*What this task involves*. Return each row below that contains the word "treble". Matches must be case-sensitive.

* * *

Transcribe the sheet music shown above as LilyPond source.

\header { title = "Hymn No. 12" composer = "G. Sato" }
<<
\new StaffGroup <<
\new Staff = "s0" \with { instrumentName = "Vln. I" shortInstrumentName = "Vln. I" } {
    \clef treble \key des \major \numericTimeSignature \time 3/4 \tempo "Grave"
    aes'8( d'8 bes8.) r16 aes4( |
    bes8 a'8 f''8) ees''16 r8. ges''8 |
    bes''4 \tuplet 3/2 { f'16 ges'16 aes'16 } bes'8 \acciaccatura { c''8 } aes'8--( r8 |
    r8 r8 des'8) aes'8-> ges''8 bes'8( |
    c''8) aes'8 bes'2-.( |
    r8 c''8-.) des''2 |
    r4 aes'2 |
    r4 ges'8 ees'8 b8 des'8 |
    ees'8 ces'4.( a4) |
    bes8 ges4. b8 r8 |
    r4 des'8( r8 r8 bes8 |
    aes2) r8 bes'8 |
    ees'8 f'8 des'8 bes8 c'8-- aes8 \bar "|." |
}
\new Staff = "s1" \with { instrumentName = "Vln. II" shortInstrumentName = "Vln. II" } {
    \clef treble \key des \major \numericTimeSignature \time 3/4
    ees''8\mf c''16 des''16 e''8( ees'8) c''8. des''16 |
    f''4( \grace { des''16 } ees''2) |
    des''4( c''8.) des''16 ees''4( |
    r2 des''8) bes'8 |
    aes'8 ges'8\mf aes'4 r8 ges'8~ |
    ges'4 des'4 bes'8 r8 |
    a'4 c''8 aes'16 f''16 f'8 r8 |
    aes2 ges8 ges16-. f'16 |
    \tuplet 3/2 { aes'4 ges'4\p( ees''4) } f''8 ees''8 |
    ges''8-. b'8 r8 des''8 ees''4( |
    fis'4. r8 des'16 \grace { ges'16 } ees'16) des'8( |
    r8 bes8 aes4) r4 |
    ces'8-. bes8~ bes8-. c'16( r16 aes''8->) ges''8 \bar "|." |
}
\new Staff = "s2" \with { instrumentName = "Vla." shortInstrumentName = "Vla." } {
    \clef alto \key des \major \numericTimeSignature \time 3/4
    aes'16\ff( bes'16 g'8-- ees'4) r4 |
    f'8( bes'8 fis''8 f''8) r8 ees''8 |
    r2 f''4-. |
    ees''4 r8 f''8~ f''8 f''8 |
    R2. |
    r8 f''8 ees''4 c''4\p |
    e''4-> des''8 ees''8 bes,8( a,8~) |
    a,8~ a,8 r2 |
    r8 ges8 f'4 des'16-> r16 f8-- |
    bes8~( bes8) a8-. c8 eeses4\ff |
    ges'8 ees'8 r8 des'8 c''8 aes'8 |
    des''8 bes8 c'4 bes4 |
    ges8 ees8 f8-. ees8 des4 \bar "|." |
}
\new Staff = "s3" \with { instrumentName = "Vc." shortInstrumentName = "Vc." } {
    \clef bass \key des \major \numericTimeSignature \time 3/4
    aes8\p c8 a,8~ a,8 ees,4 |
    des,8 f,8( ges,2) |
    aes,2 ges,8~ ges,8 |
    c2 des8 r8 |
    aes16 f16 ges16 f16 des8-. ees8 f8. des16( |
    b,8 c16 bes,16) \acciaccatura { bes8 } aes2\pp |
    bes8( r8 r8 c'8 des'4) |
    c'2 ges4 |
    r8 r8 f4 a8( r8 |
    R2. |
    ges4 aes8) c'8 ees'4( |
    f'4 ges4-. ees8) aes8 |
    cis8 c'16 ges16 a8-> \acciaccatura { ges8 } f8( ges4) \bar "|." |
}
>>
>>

* * *

*Exercise solution*.
    \clef treble \key des \major \numericTimeSignature \time 3/4 \tempo "Grave"
    \clef treble \key des \major \numericTimeSignature \time 3/4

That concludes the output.